Problem details
Your answer should be a single number, the count of lines in the material with the string "brown".

Exercise data
##############################

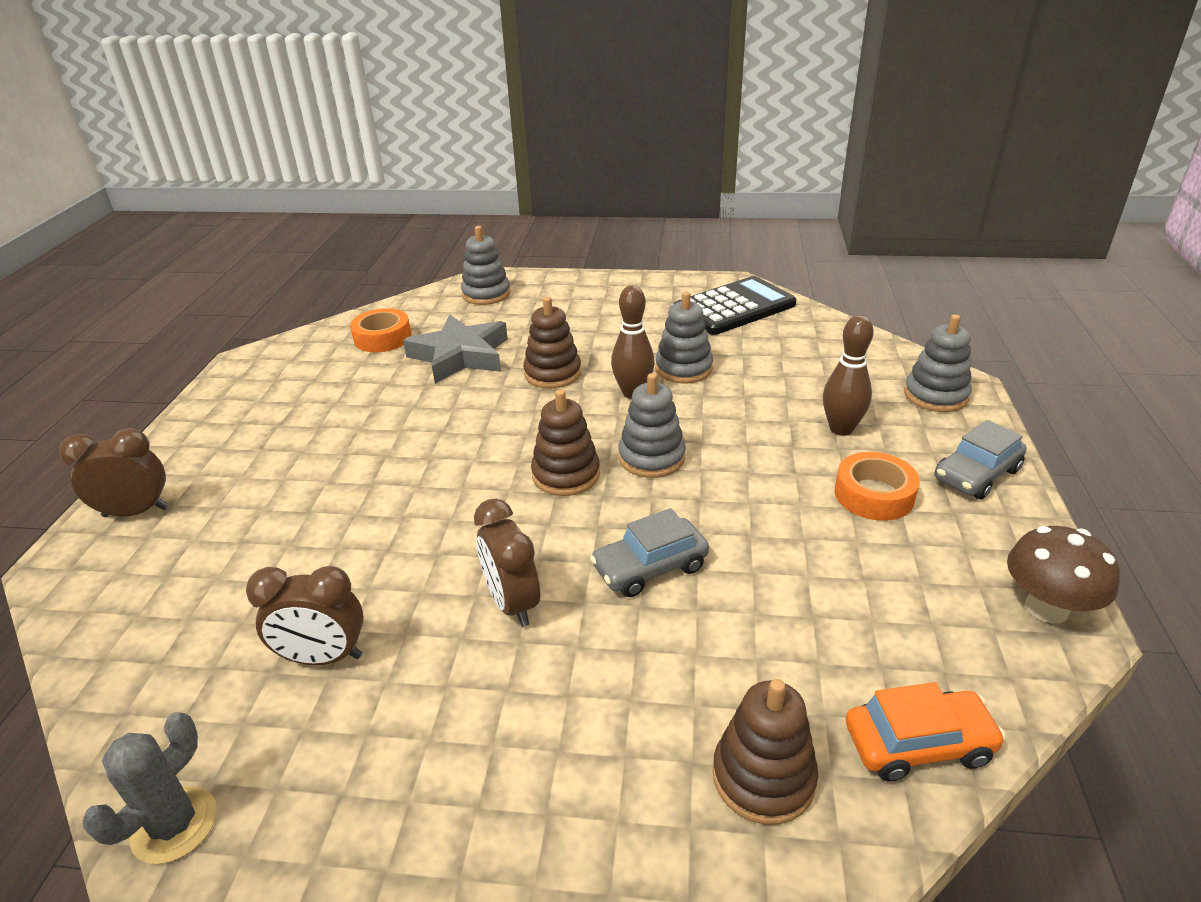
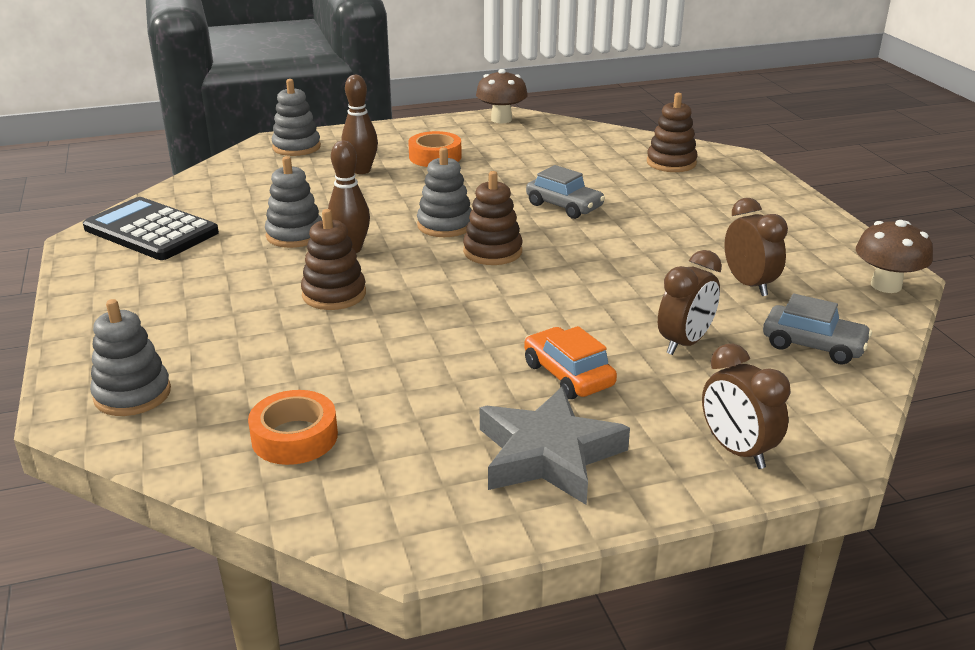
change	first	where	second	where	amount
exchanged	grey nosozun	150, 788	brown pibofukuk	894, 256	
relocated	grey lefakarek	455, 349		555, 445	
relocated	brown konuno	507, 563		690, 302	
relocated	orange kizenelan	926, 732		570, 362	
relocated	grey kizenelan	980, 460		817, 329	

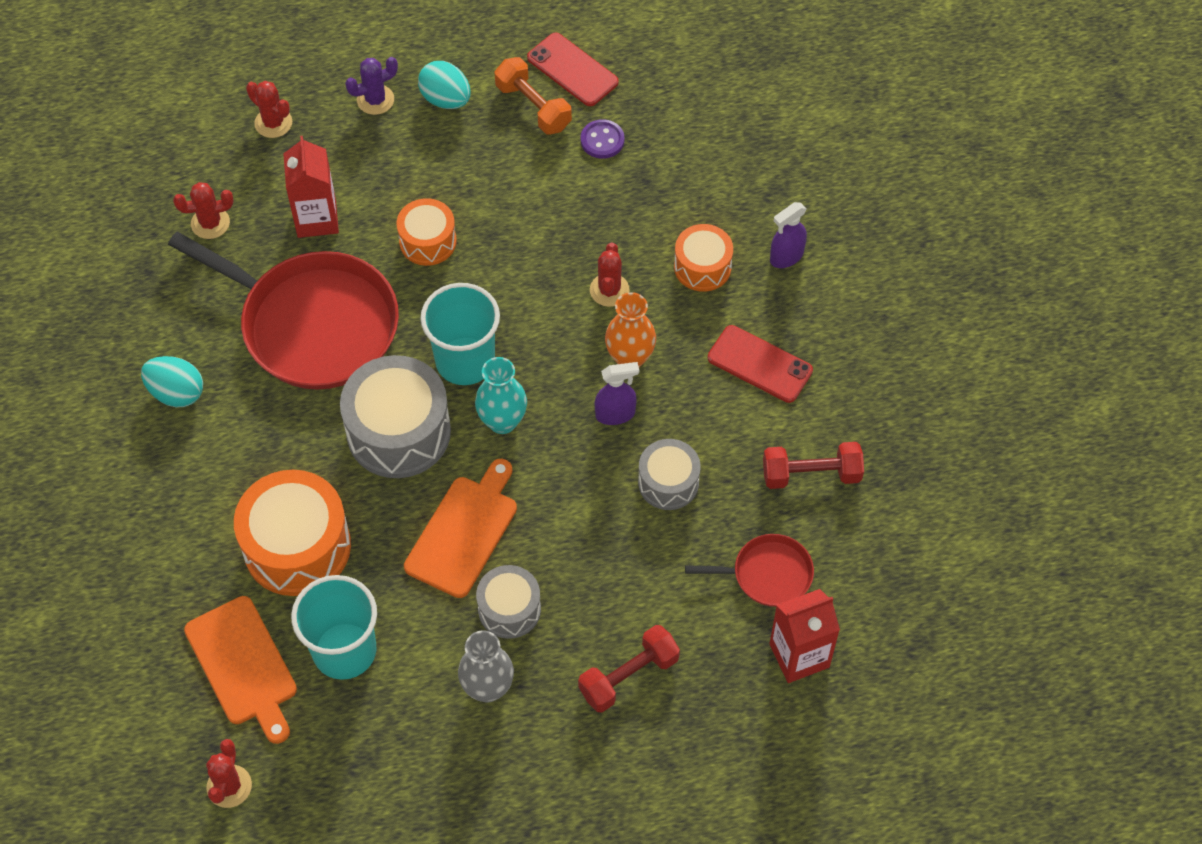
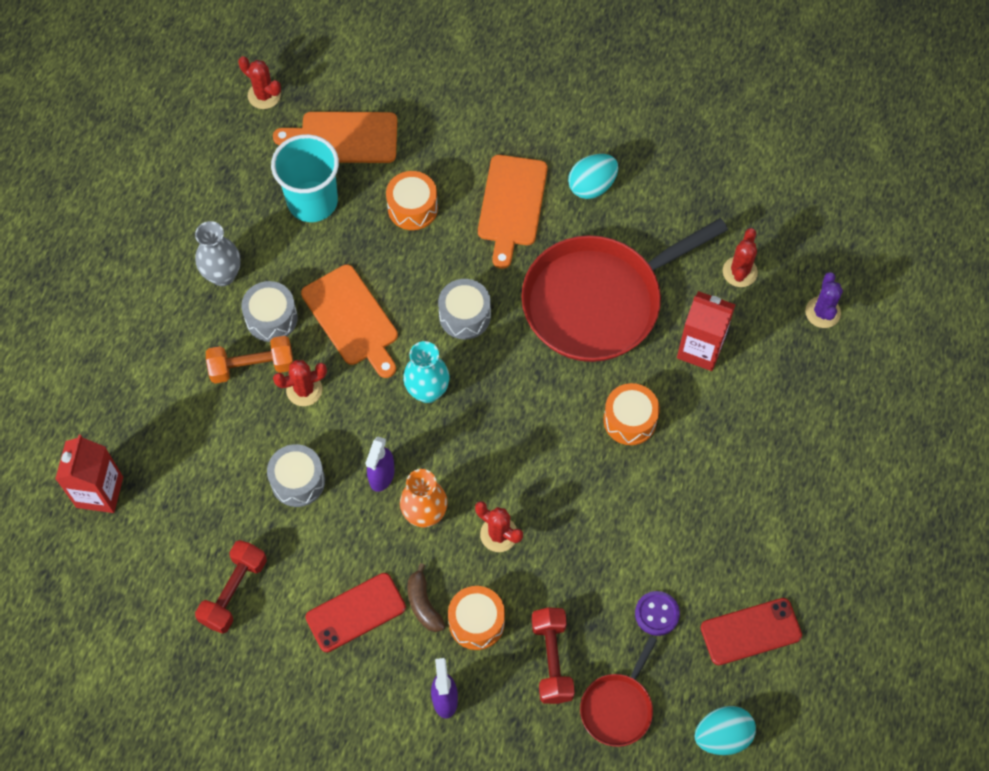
change	first	where	second	where	amount
size	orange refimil	292, 533		412, 200	x0.58
relocated	red nosozun	269, 109		300, 383	
size	grey refimil	395, 416		464, 309	x0.58
relocated	purple nosozun	371, 86		824, 300	
relocated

##############################

The answer
2